Exercise brief: Please gather every line in the rows below that contains the string "downbow".

____ Exercise input

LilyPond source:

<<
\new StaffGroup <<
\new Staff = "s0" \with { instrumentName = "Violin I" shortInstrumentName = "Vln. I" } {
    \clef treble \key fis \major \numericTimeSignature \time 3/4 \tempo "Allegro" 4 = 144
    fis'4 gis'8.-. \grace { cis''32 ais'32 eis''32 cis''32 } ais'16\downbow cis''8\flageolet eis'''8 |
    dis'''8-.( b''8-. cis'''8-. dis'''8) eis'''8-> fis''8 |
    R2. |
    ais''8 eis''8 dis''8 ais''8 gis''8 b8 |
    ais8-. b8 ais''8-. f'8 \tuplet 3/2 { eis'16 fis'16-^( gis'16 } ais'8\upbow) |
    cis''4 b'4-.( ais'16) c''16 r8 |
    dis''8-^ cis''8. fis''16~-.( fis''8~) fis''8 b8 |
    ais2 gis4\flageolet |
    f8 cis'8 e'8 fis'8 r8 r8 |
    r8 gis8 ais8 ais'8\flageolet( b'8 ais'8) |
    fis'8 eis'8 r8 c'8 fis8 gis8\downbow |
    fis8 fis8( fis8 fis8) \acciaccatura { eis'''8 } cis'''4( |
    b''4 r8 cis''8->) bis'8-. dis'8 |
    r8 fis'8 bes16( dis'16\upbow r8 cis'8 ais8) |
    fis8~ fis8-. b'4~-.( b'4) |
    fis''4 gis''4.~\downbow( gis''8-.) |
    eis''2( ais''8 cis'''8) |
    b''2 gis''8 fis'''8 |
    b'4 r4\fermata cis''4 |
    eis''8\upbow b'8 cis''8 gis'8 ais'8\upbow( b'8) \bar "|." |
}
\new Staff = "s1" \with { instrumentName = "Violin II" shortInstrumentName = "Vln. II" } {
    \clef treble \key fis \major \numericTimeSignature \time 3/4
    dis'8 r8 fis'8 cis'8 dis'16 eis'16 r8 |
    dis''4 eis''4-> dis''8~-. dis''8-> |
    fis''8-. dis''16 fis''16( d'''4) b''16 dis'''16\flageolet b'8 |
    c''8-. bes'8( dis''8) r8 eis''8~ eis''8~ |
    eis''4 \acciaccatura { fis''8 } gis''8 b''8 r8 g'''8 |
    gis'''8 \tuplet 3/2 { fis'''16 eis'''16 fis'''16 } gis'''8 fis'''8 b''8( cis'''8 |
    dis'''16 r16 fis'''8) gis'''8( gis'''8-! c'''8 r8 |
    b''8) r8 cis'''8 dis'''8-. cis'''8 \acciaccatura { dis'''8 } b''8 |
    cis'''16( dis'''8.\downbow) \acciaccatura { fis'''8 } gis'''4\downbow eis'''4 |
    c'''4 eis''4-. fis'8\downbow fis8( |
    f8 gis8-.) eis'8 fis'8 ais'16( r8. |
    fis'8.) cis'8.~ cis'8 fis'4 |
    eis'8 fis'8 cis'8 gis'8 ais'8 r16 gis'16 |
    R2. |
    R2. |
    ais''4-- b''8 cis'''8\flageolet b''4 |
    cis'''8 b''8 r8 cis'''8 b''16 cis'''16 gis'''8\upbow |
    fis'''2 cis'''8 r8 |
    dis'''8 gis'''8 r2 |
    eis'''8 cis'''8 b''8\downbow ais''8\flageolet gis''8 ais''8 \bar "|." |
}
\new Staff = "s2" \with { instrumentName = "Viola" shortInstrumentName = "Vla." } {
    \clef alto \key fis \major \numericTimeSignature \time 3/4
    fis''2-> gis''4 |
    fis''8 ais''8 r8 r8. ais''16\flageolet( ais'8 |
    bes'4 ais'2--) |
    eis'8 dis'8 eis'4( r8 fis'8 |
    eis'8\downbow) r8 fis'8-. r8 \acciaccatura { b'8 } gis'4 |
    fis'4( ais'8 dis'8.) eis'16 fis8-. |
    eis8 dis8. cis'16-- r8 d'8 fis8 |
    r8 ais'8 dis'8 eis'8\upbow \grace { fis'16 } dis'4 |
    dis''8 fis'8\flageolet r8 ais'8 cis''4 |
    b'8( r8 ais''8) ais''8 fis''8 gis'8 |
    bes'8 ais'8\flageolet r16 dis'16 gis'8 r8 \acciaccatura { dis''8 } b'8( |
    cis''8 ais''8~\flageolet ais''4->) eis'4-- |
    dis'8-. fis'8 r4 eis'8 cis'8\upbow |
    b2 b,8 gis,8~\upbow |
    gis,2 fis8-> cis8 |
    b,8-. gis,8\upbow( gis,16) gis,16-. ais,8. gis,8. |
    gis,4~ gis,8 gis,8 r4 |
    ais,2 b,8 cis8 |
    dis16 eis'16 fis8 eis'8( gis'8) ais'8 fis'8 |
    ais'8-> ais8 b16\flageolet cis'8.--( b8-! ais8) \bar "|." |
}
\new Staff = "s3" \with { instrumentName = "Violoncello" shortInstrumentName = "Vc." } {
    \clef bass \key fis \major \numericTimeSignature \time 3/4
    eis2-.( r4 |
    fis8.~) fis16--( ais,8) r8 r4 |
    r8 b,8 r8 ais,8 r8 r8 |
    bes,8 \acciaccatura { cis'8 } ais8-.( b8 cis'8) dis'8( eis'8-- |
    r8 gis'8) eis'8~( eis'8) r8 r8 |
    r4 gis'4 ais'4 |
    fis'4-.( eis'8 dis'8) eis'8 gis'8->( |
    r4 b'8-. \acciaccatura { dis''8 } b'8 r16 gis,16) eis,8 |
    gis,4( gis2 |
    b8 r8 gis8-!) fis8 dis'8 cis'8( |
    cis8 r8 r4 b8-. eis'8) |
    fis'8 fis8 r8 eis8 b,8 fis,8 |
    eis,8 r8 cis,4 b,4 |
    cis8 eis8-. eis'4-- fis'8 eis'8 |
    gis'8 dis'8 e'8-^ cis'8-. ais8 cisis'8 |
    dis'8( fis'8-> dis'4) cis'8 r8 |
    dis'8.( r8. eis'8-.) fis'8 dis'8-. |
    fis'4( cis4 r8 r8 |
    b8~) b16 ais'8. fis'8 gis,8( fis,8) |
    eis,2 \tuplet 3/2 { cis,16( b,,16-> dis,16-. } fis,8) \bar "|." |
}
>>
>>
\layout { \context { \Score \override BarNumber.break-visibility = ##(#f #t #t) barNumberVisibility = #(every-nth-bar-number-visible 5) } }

________

Written response:
    fis'4 gis'8.-. \grace { cis''32 ais'32 eis''32 cis''32 } ais'16\downbow cis''8\flageolet eis'''8 |
    fis'8 eis'8 r8 c'8 fis8 gis8\downbow |
    fis''4 gis''4.~\downbow( gis''8-.) |
    cis'''16( dis'''8.\downbow) \acciaccatura { fis'''8 } gis'''4\downbow eis'''4 |
    c'''4 eis''4-. fis'8\downbow fis8( |
    eis'''8 cis'''8 b''8\downbow ais''8\flageolet gis''8 ais''8 \bar "|." |
    eis'8\downbow) r8 fis'8-. r8 \acciaccatura { b'8 } gis'4 |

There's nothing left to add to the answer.